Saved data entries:
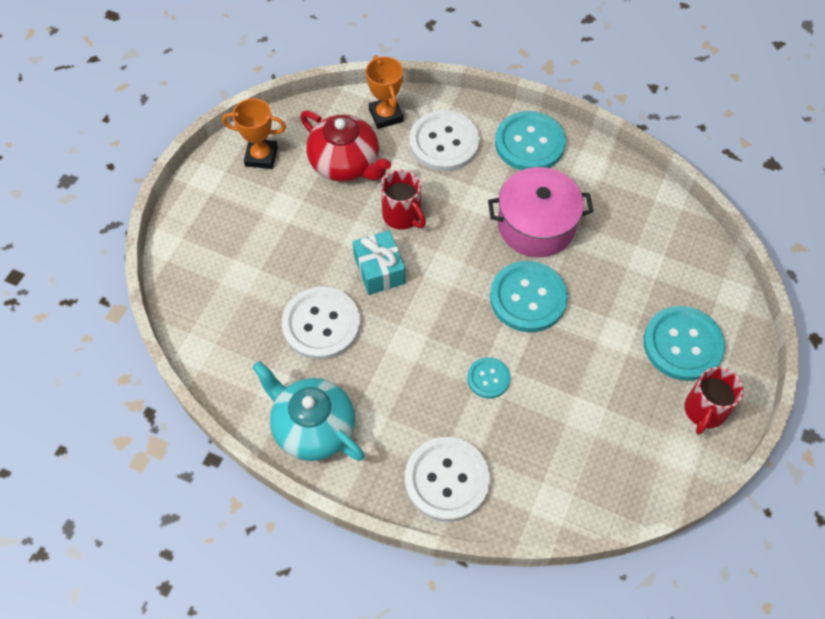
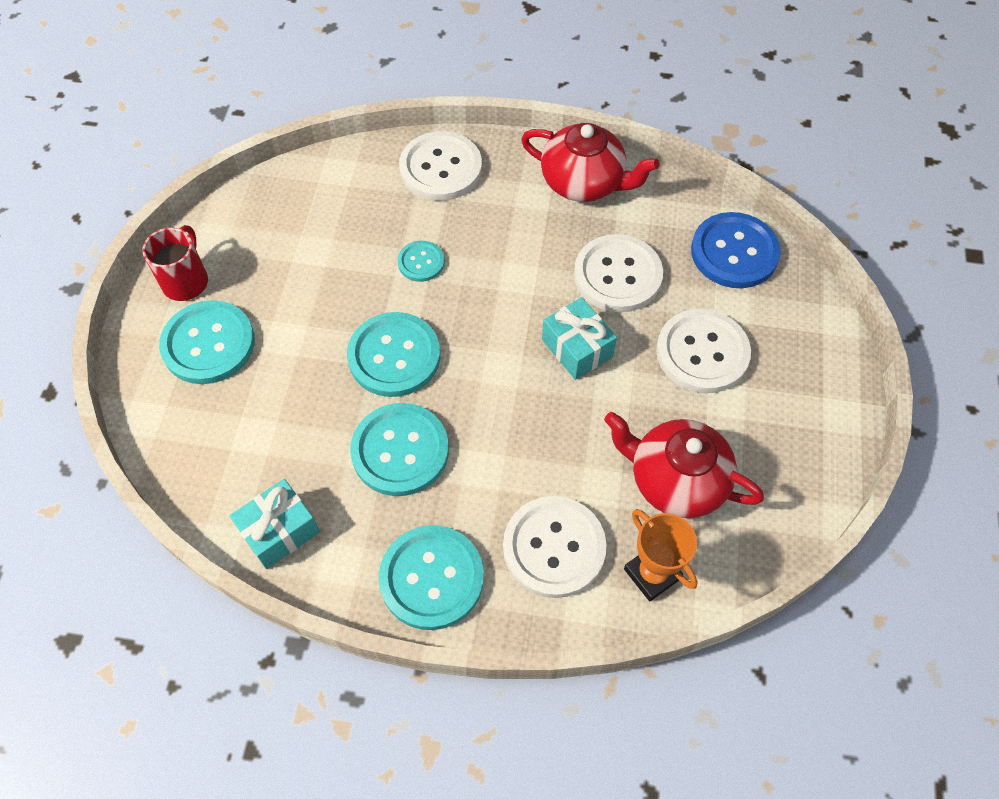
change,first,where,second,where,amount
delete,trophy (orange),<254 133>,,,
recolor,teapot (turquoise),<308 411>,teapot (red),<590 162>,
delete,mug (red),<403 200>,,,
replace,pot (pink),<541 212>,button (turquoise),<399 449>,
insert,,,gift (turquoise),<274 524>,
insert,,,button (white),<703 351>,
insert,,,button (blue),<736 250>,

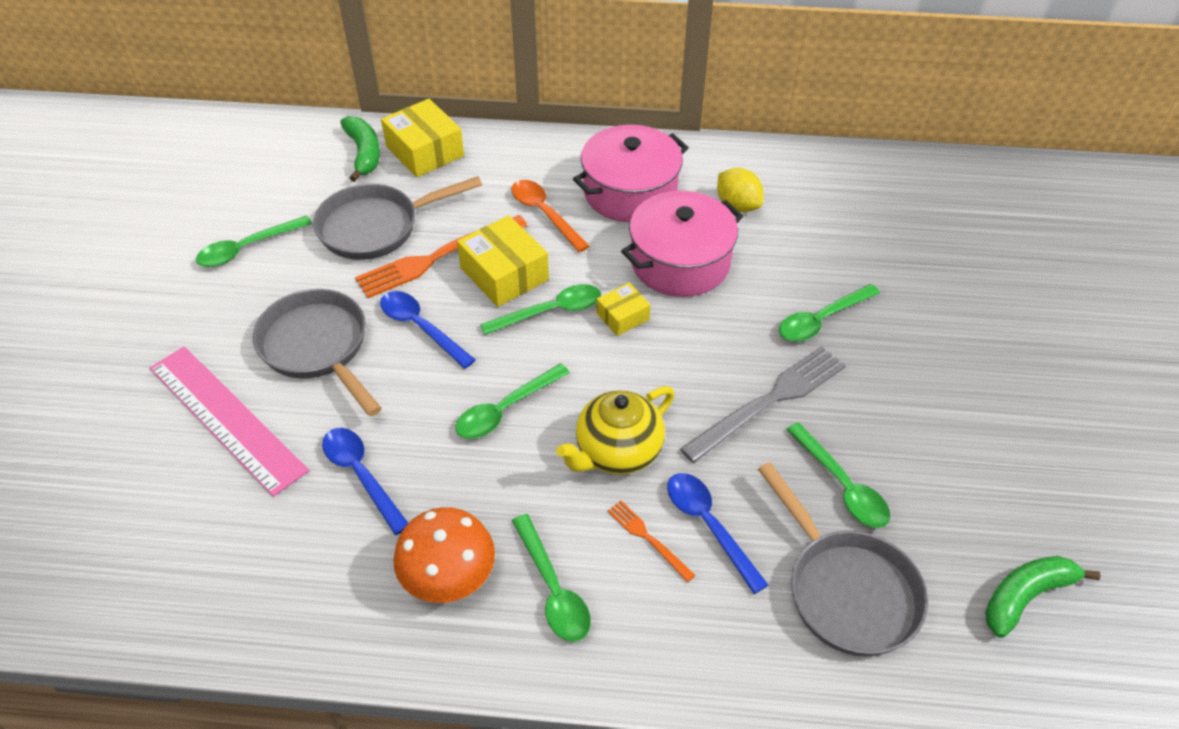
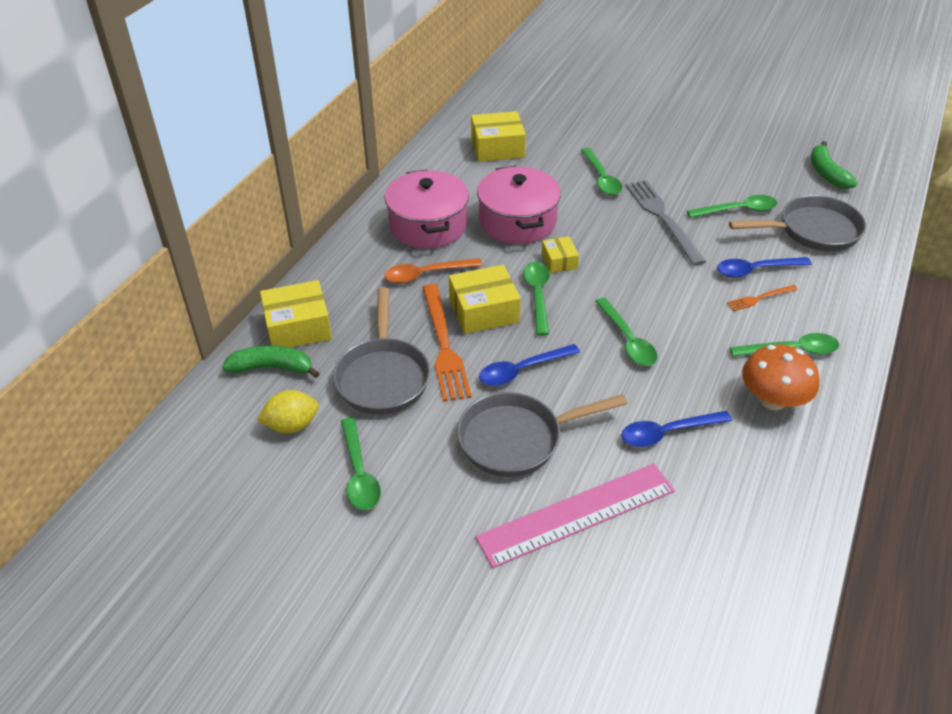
change,first,where,second,where,amount
delete,teapot (yellow),<615 430>,,,
move,lemon (yellow),<740 190>,,<288 411>,
insert,,,box (yellow),<498 136>,

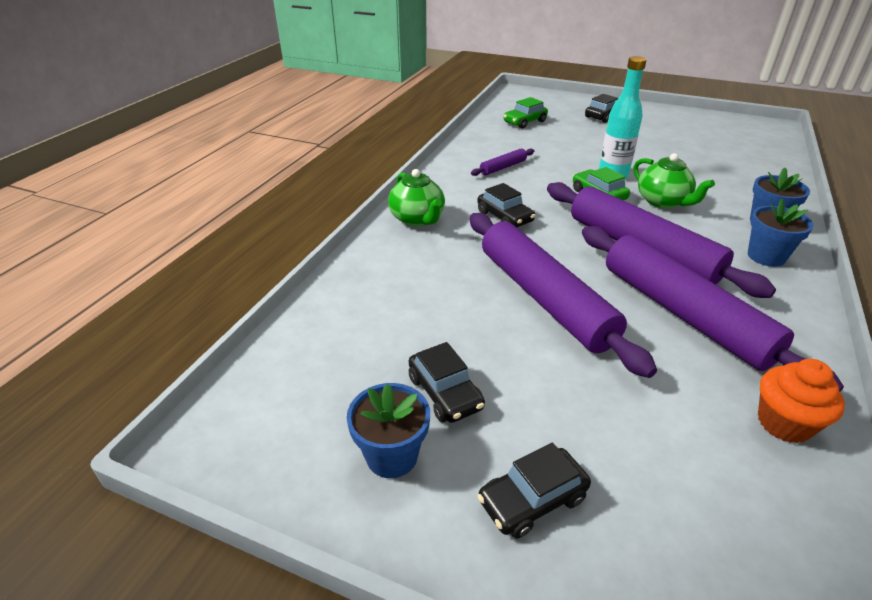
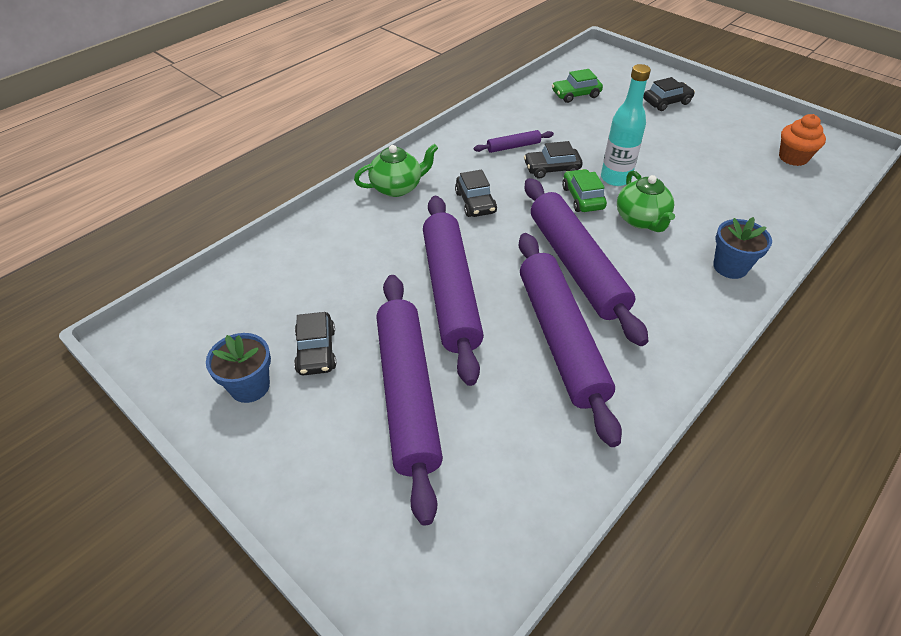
change,first,where,second,where,amount
rotate,teapot (green),<416 198>,,<396 170>,105 degrees counterclockwise
move,car (black),<534 491>,,<553 160>,
delete,flower pot (blue),<781 233>,,,
move,cupcake (orange),<801 401>,,<802 140>,
insert,,,rolling pin (purple),<409 400>,

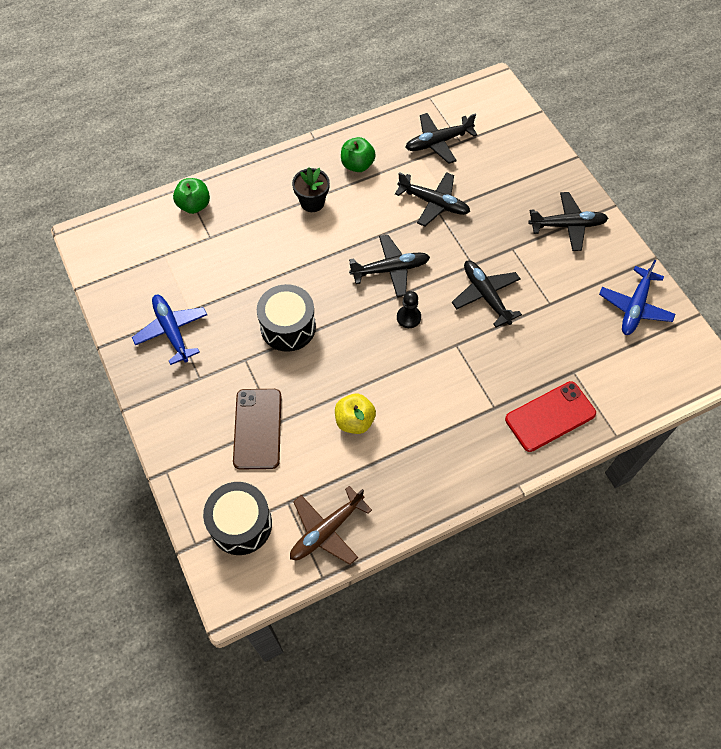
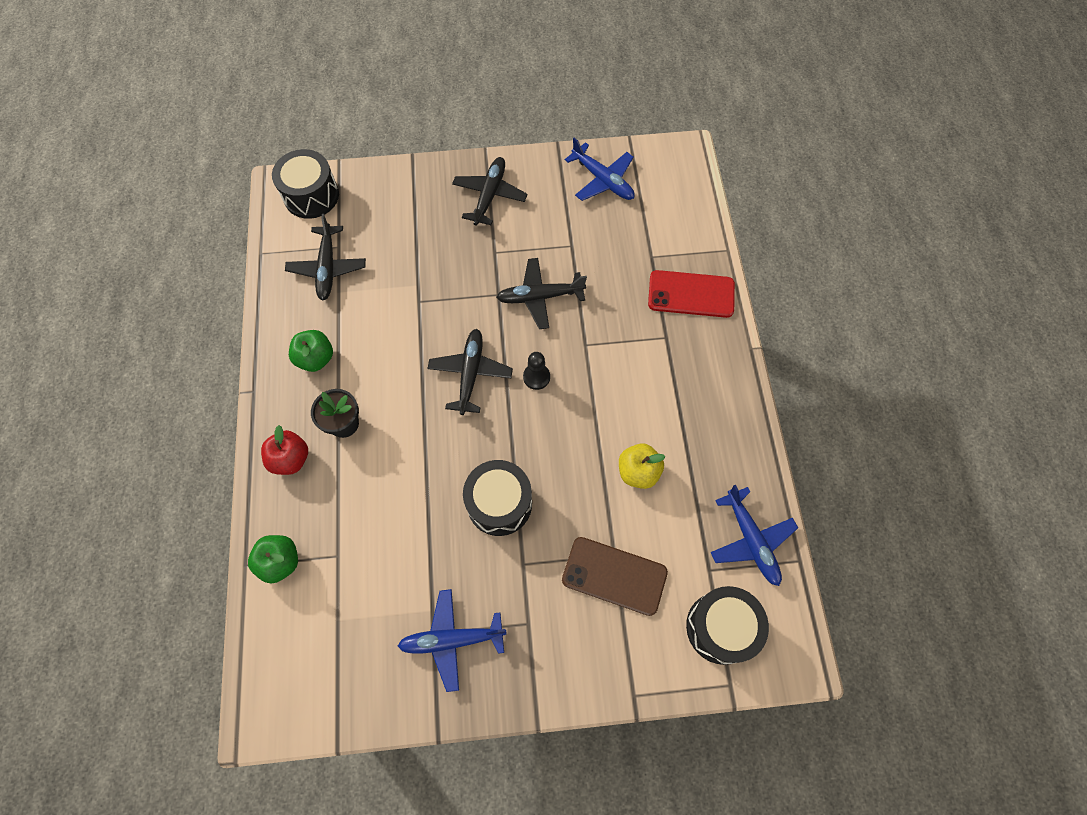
change,first,where,second,where,amount
recolor,plane (brown),<331 525>,plane (blue),<754 535>,
delete,plane (black),<432 199>,,,
rotate,phone (red),<550 416>,,<691 294>,75 degrees counterclockwise
insert,,,apple (red),<284 450>,
insert,,,drum (black),<305 184>,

◆ **Goal of the exercise**:
Word for word, copy all the entries above, but with no pictures.

◆ **Result of the task**:
change,first,where,second,where,amount
delete,trophy (orange),<254 133>,,,
recolor,teapot (turquoise),<308 411>,teapot (red),<590 162>,
delete,mug (red),<403 200>,,,
replace,pot (pink),<541 212>,button (turquoise),<399 449>,
insert,,,gift (turquoise),<274 524>,
insert,,,button (white),<703 351>,
insert,,,button (blue),<736 250>,

change,first,where,second,where,amount
delete,teapot (yellow),<615 430>,,,
move,lemon (yellow),<740 190>,,<288 411>,
insert,,,box (yellow),<498 136>,

change,first,where,second,where,amount
rotate,teapot (green),<416 198>,,<396 170>,105 degrees counterclockwise
move,car (black),<534 491>,,<553 160>,
delete,flower pot (blue),<781 233>,,,
move,cupcake (orange),<801 401>,,<802 140>,
insert,,,rolling pin (purple),<409 400>,

change,first,where,second,where,amount
recolor,plane (brown),<331 525>,plane (blue),<754 535>,
delete,plane (black),<432 199>,,,
rotate,phone (red),<550 416>,,<691 294>,75 degrees counterclockwise
insert,,,apple (red),<284 450>,
insert,,,drum (black),<305 184>,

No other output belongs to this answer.